Version difference data
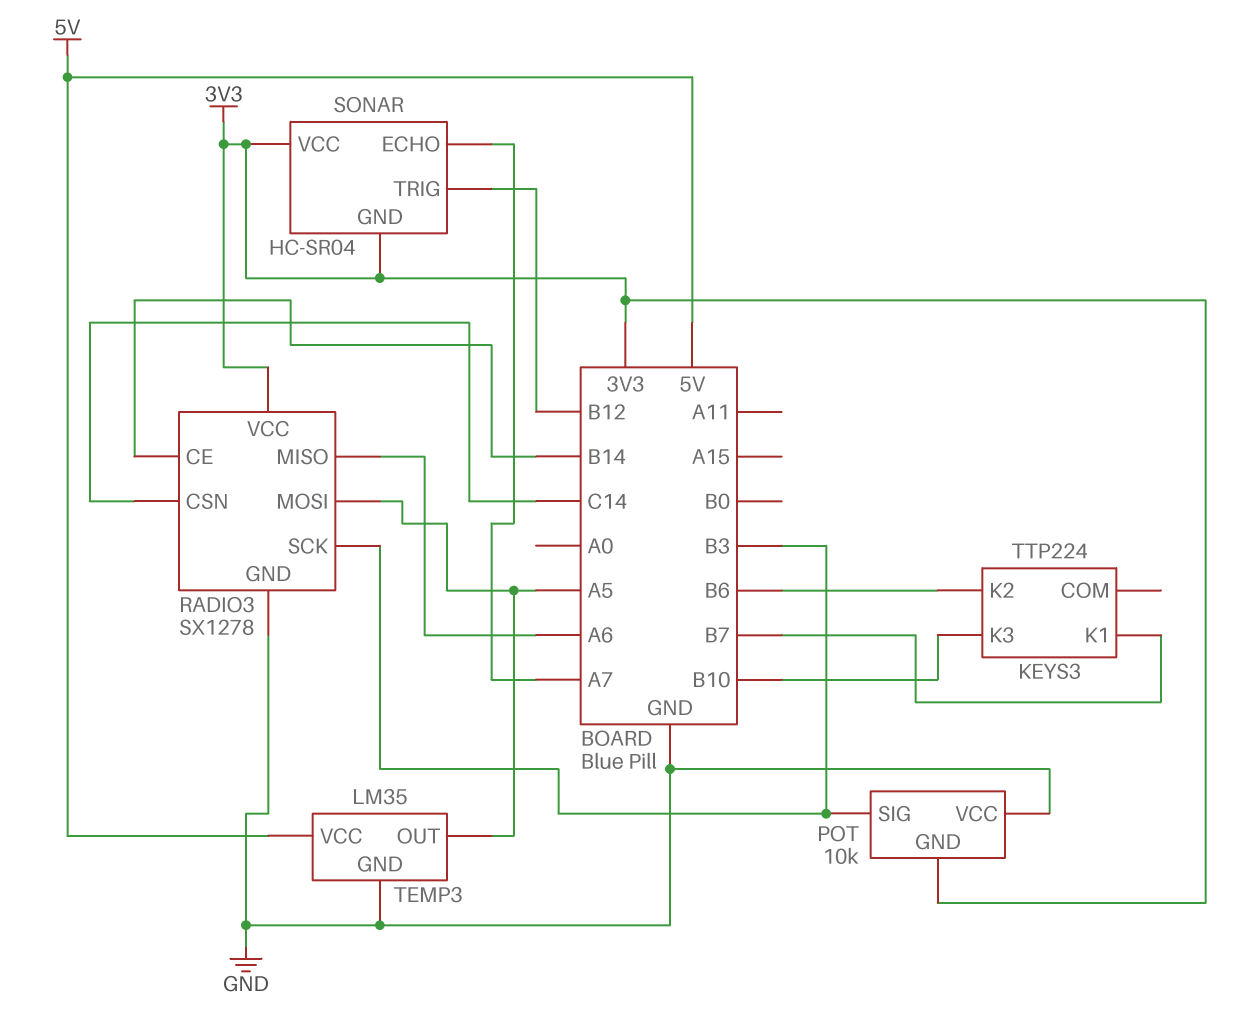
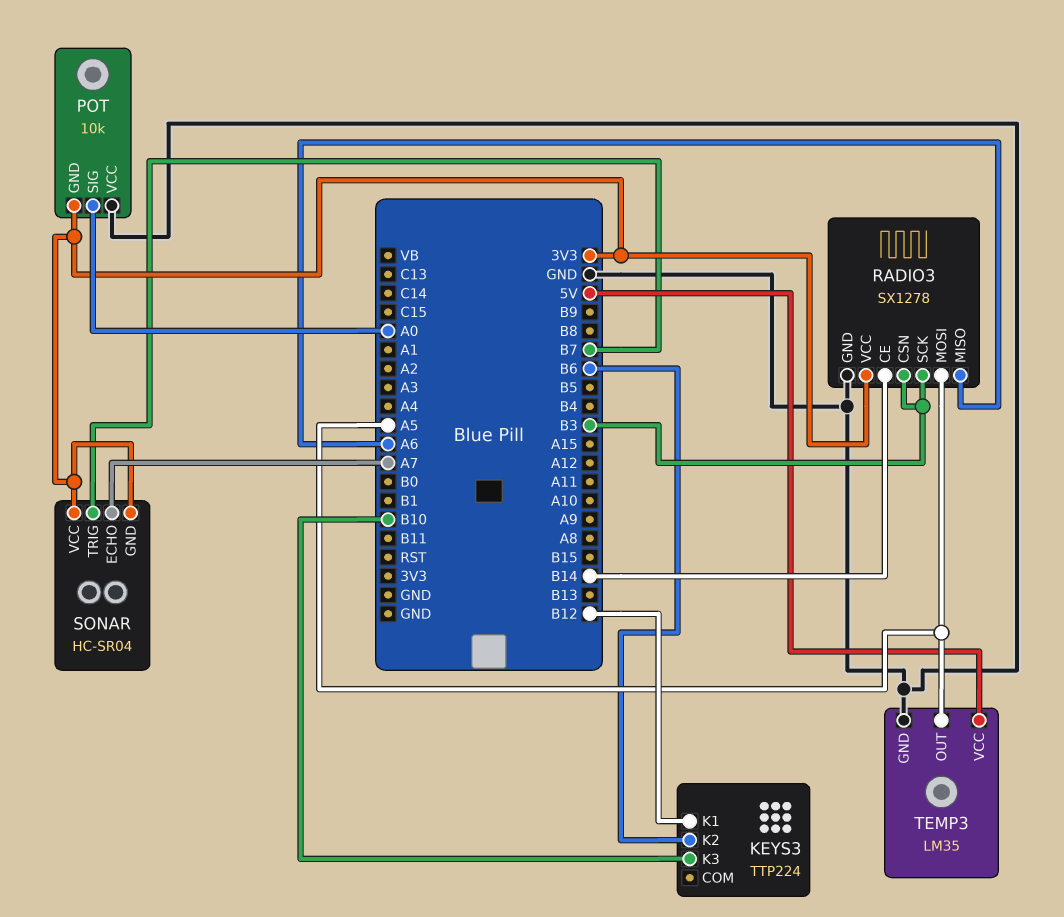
KEYS3 pin K1: B7 -> B12
POT pin SIG: B3 -> A0
RADIO3 pin CSN: C14 -> B3
SONAR pin TRIG: B12 -> B7

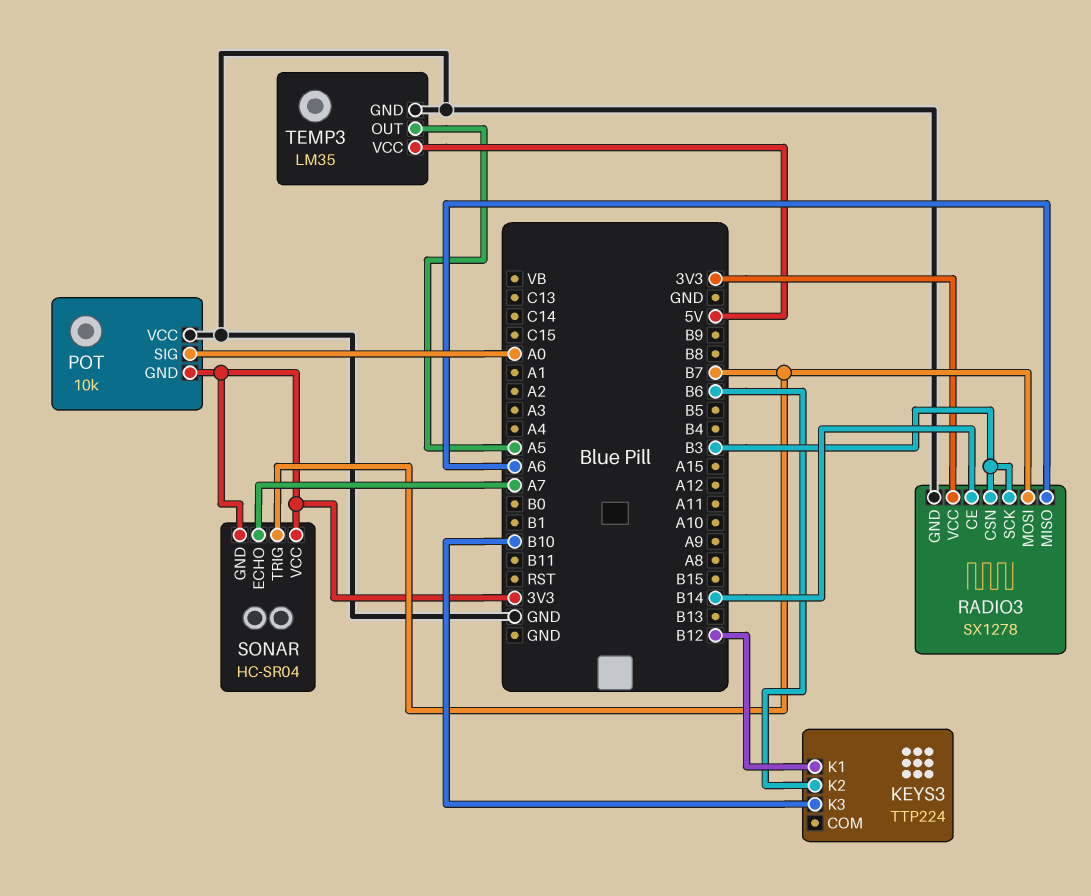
RADIO3 pin MOSI: A5 -> B7

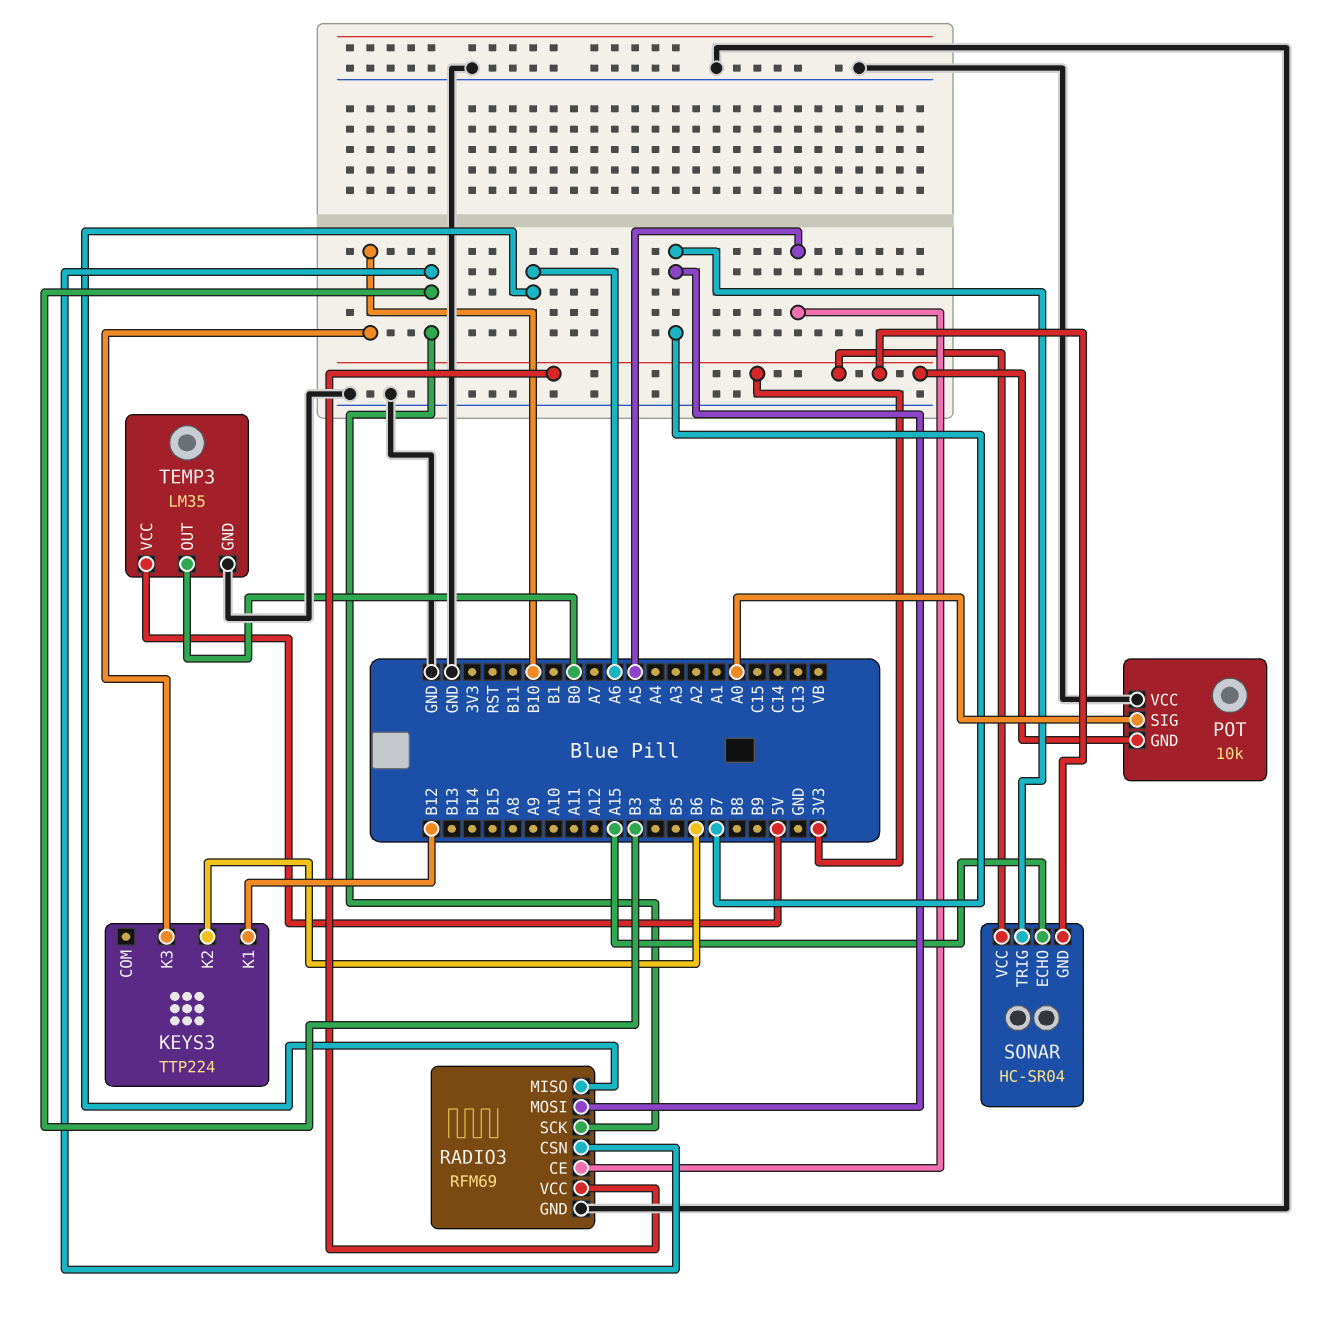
RADIO3: SX1278 -> RFM69
RADIO3 pin CE: B14 -> A5
SONAR pin ECHO: A7 -> A15
TEMP3 pin OUT: A5 -> B0

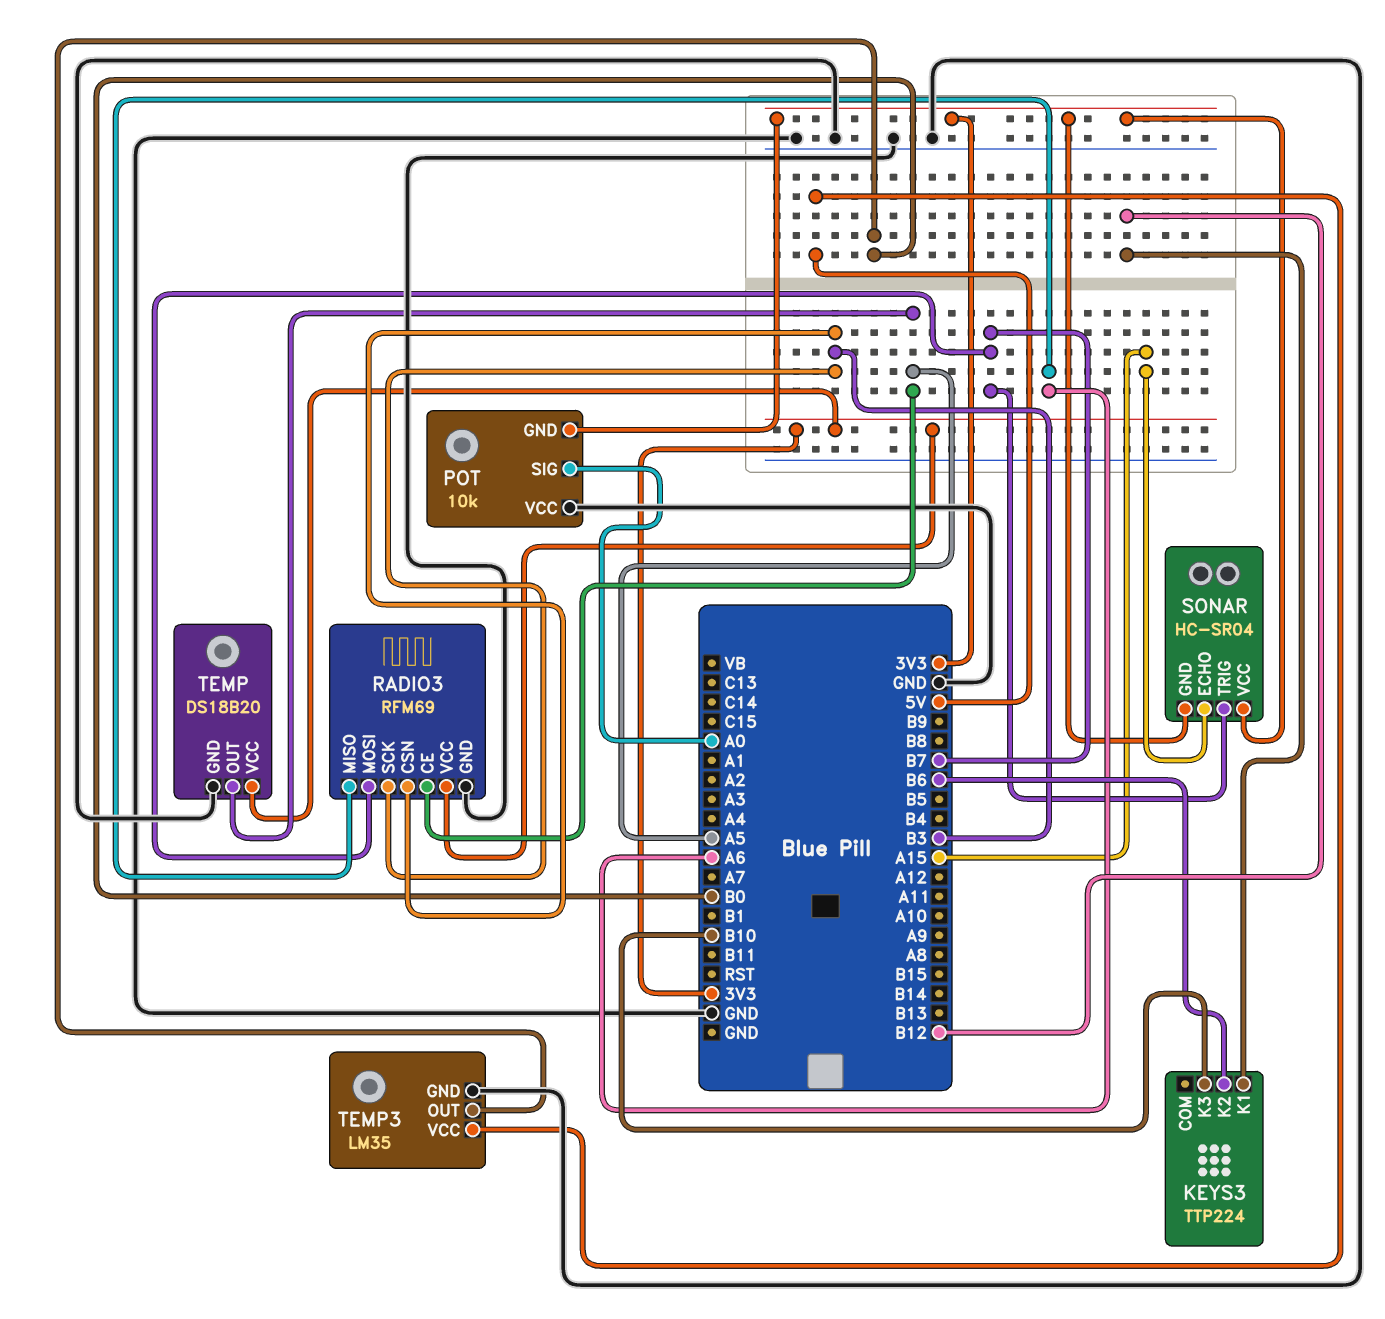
TEMP: none -> DS18B20
TEMP pin GND: none -> GND
TEMP pin OUT: none -> A5
TEMP pin VCC: none -> 3V3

WORK INSTRUCTIONS ->
Without altering anything, output all the lines above but none of the images.

ANSWER FOR THE TASK ->
KEYS3 pin K1: B7 -> B12
POT pin SIG: B3 -> A0
RADIO3 pin CSN: C14 -> B3
SONAR pin TRIG: B12 -> B7

RADIO3 pin MOSI: A5 -> B7

RADIO3: SX1278 -> RFM69
RADIO3 pin CE: B14 -> A5
SONAR pin ECHO: A7 -> A15
TEMP3 pin OUT: A5 -> B0

TEMP: none -> DS18B20
TEMP pin GND: none -> GND
TEMP pin OUT: none -> A5
TEMP pin VCC: none -> 3V3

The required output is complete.